Search the data for the word "none" and copy out every line that has it.

START DATA SHOWN

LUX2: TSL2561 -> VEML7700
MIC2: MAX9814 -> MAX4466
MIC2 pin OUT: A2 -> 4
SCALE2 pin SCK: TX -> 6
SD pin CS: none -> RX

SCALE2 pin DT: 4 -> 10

END DATA SHOWN
START DATA SHOWN

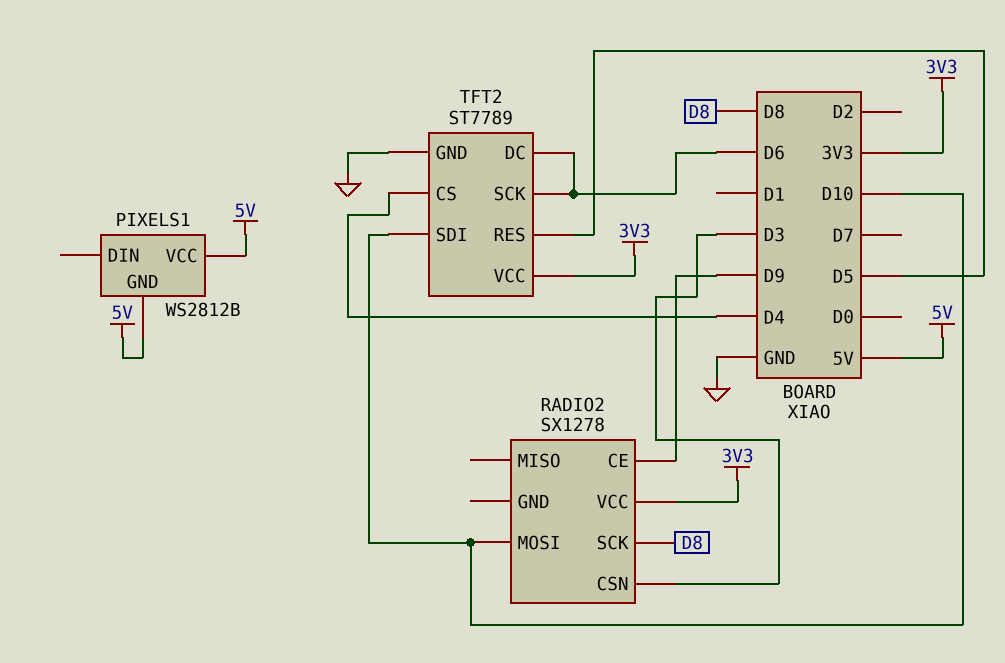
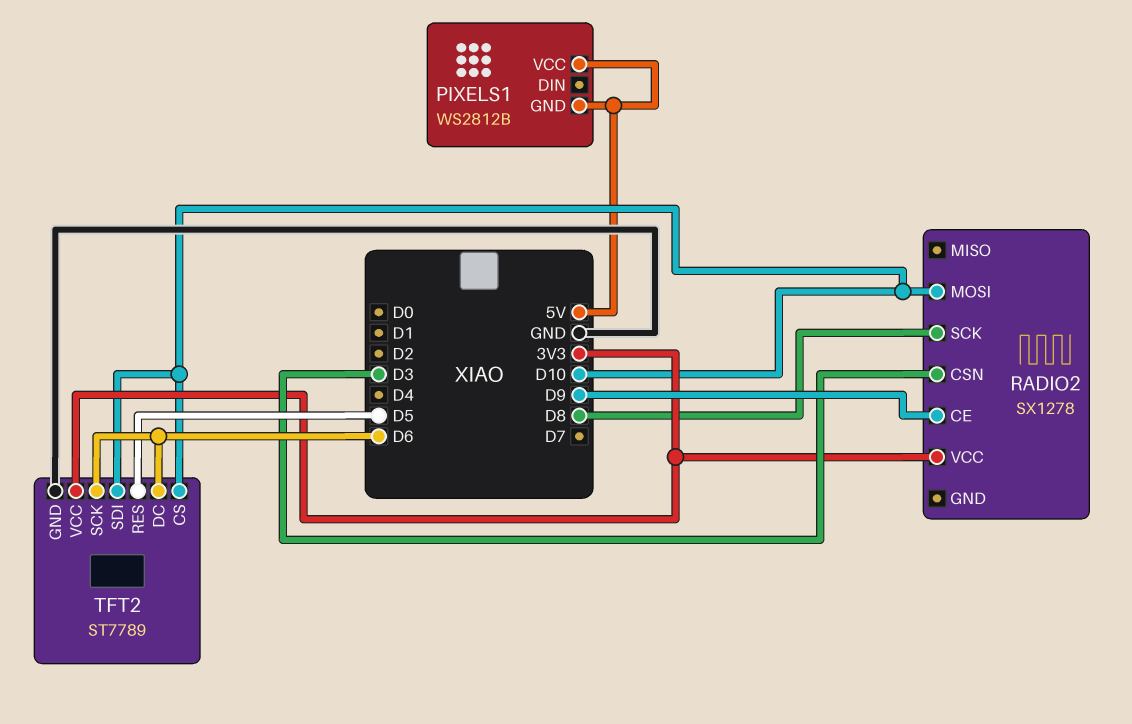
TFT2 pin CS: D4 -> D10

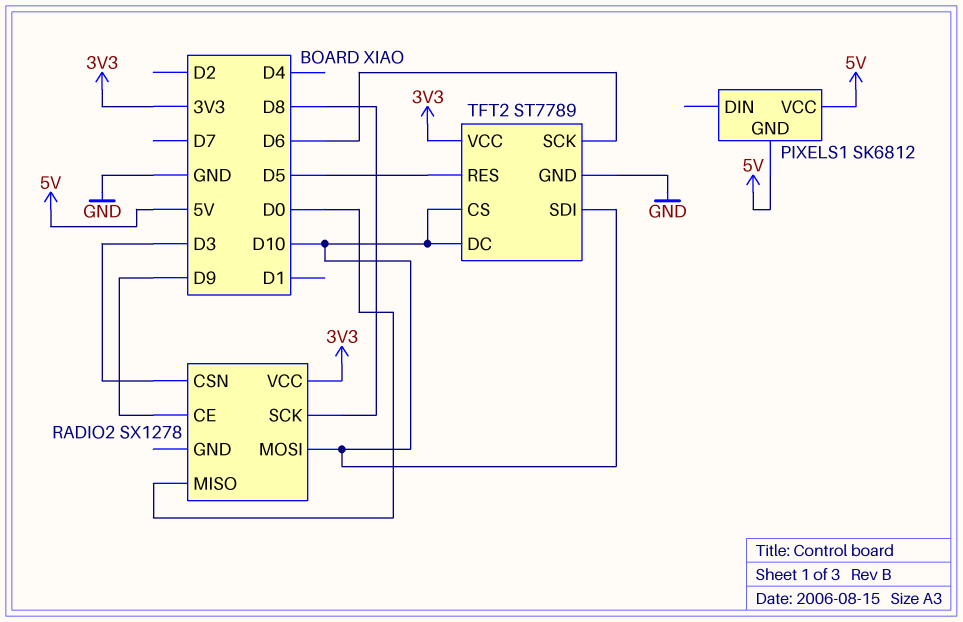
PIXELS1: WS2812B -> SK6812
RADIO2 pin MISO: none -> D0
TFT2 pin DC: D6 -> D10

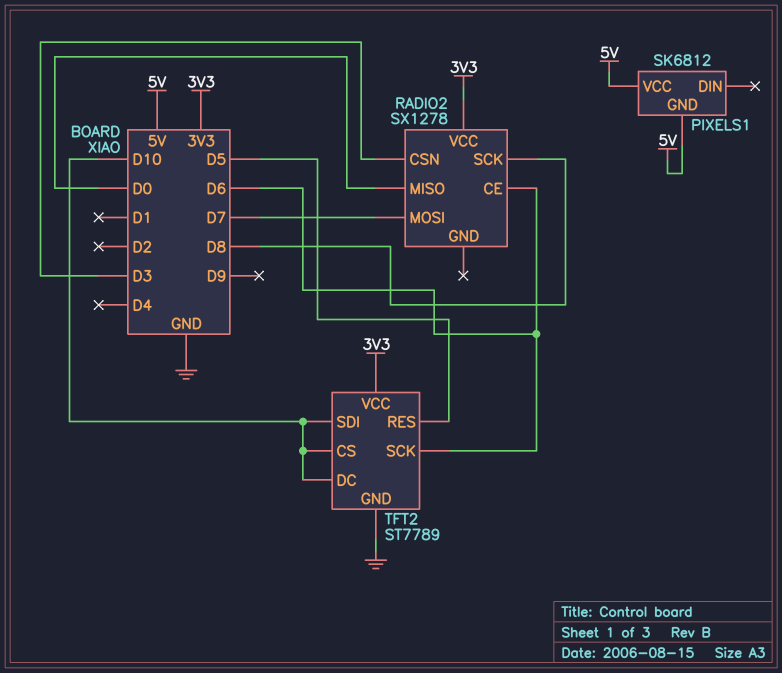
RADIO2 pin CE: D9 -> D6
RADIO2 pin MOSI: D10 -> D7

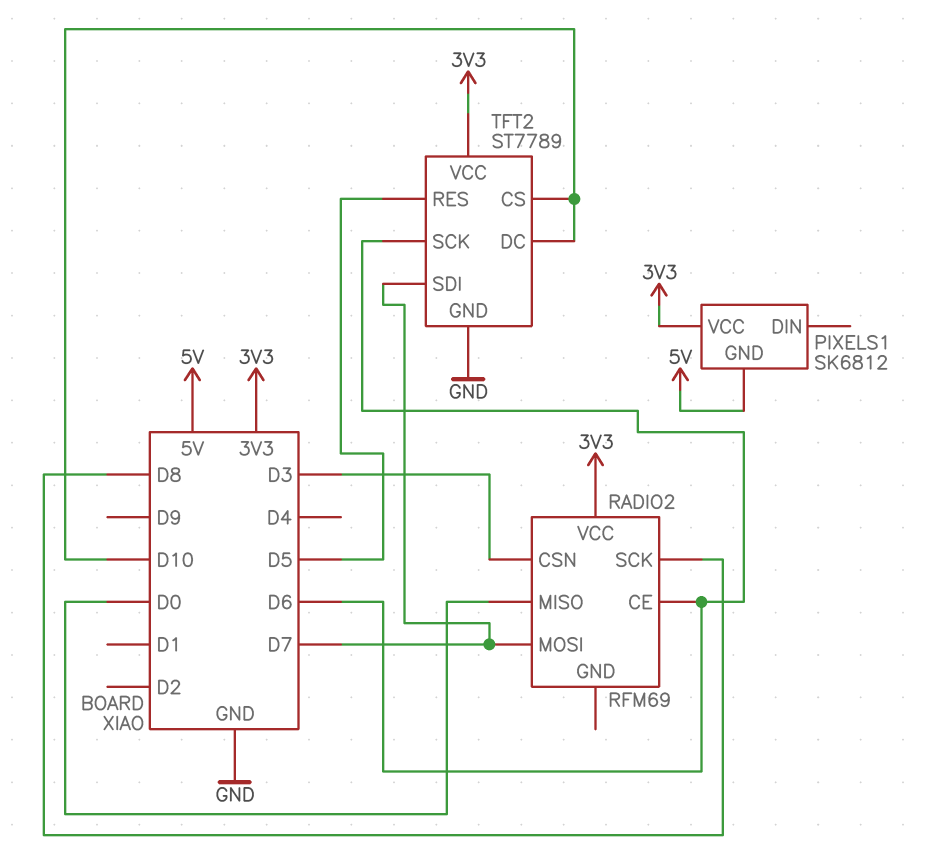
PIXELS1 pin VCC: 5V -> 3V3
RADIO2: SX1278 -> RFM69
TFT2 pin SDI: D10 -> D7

END DATA SHOWN

RESPONSE AREA:
SD pin CS: none -> RX
RADIO2 pin MISO: none -> D0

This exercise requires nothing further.